* _PROBLEM_: Rewrite every line of the listing below with "highlighted by a red box" changed to "outlined in red" and nothing else altered, and leave the pictures out.

[Dataset excerpt]
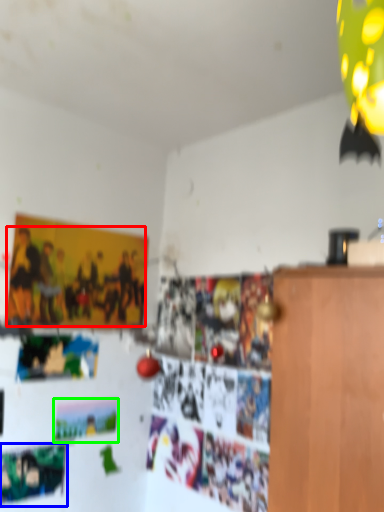
Question: Which is nearer to the person (highlighted by a red box)? poster (highlighted by a blue box) or postcard (highlighted by a green box).

Choices:
 (A) poster
 (B) postcard

Answer: (B)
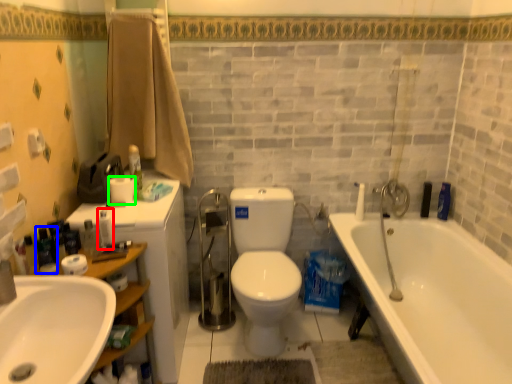
Question: Estimate the real-world distances between objects in this image. Which object is closer to toiletry (highlighted by a red box), toiletry (highlighted by a blue box) or toilet paper (highlighted by a green box)?

Choices:
 (A) toiletry
 (B) toilet paper

Answer: (B)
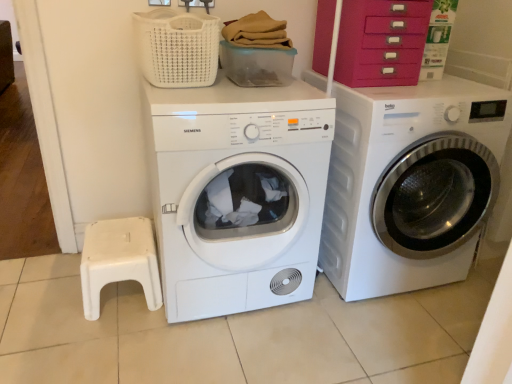
Where is `vacant space situated on the left part of white plastic step stool at lower left`? vacant space situated on the left part of white plastic step stool at lower left is located at coordinates (39, 302).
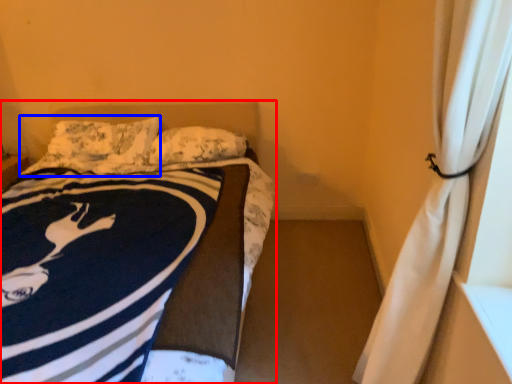
Question: Which object appears farthest to the camera in this image, bed (highlighted by a red box) or pillow (highlighted by a blue box)?

Choices:
 (A) bed
 (B) pillow

Answer: (B)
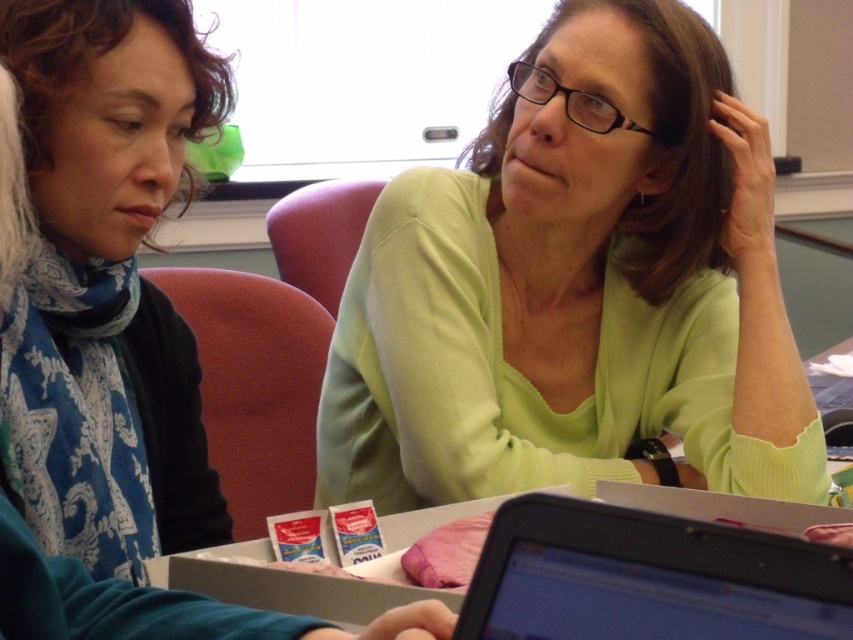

* _WRITTEN ANSWER_:
Question: Which is nearer to the person (outlined in red)? poster (highlighted by a blue box) or postcard (highlighted by a green box).

Choices:
 (A) poster
 (B) postcard

Answer: (B)
Question: Estimate the real-world distances between objects in this image. Which object is closer to toiletry (outlined in red), toiletry (highlighted by a blue box) or toilet paper (highlighted by a green box)?

Choices:
 (A) toiletry
 (B) toilet paper

Answer: (B)
Where is `vacant space situated on the left part of white plastic step stool at lower left`? vacant space situated on the left part of white plastic step stool at lower left is located at coordinates (39, 302).
Question: Which object appears farthest to the camera in this image, bed (outlined in red) or pillow (highlighted by a blue box)?

Choices:
 (A) bed
 (B) pillow

Answer: (B)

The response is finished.